GIVEN DATA:
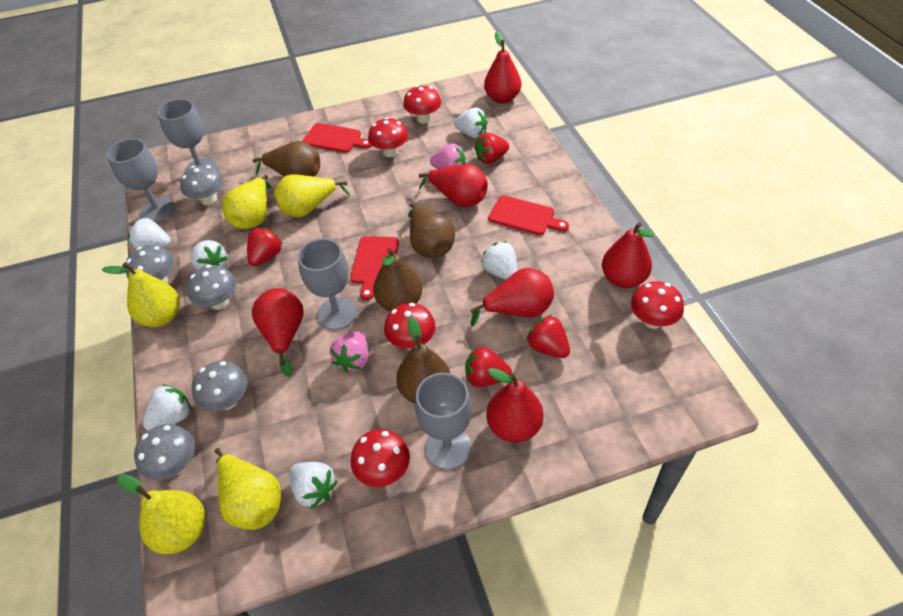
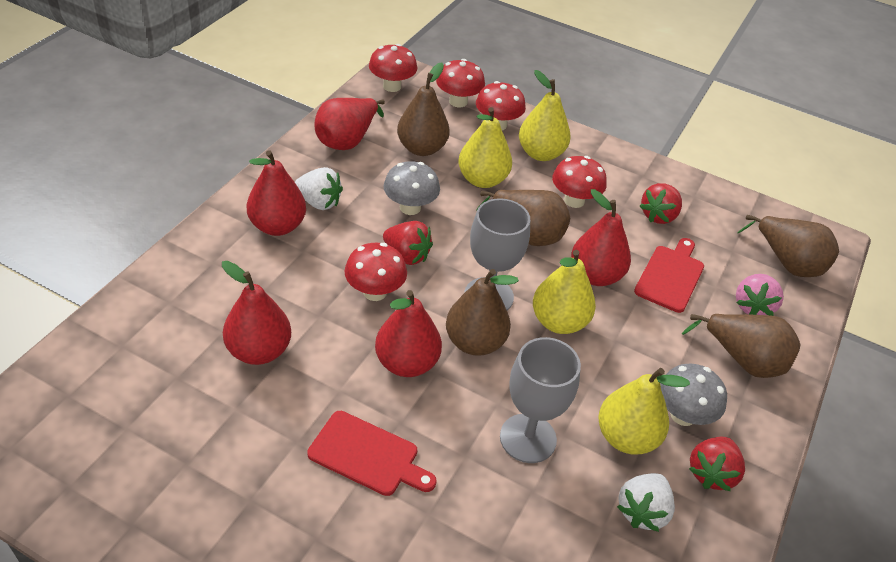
brown pear: 4 -> 5
grey goblet: 4 -> 2
grey mushroom: 5 -> 2
pink strawberry: 2 -> 1
red cutting board: 3 -> 2
red pear: 6 -> 5
red strawberry: 4 -> 3
white strawberry: 6 -> 2
yellow pear: 5 -> 4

WHAT IS BEING ASKED:
Return each line above where the word "strawberry" shows up.

ANSWER FOR THIS EXERCISE:
pink strawberry: 2 -> 1
red strawberry: 4 -> 3
white strawberry: 6 -> 2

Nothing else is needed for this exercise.